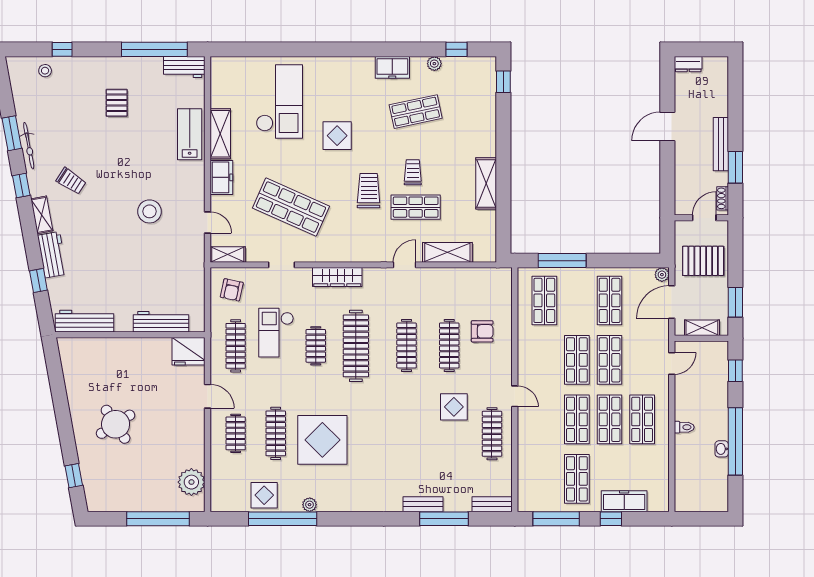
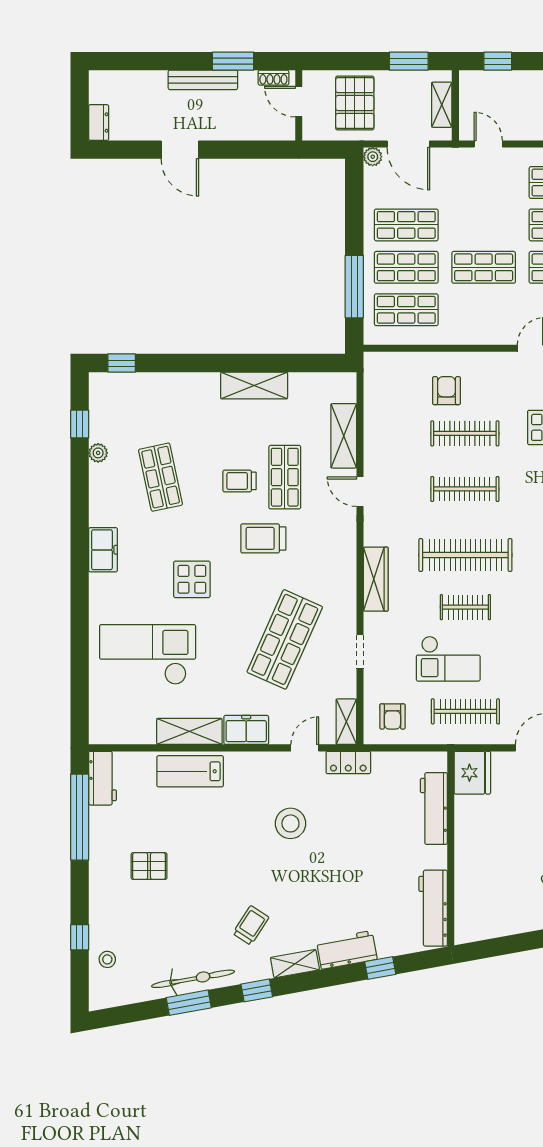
freezer: (392, 67) -> (103, 550), moved
bicycle: (29, 146) -> (193, 979), width x1.37, depth x1.40
locker: (196, 256) -> (348, 762), added
armchair: (232, 290) -> (392, 716), turned 78
shop shelf: (610, 360) -> (406, 267), moved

* **Your objective**
Whenever the word "moved" occurs in a line of the listing above, return that line.

* **Output below**
freezer: (392, 67) -> (103, 550), moved
shop shelf: (610, 360) -> (406, 267), moved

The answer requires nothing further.